◆ PROBLEM DETAILS:
Images don't belong in the copy. Output the rest of the data exactly.

◆ MATERIAL PROVIDED:

=== Section Start ===

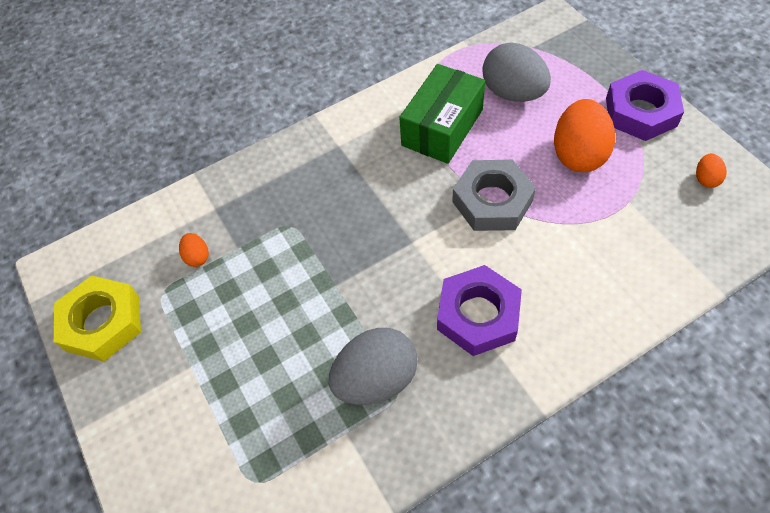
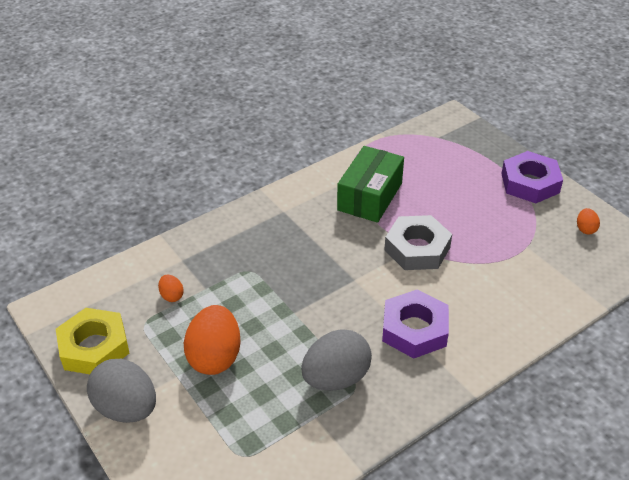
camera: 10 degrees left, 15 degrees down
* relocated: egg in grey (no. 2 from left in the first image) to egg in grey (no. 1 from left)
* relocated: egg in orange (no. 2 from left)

=== Section End ===

◆ THE ANSWER:
camera: 10 degrees left, 15 degrees down
* relocated: egg in grey (no. 2 from left in the first image) to egg in grey (no. 1 from left)
* relocated: egg in orange (no. 2 from left)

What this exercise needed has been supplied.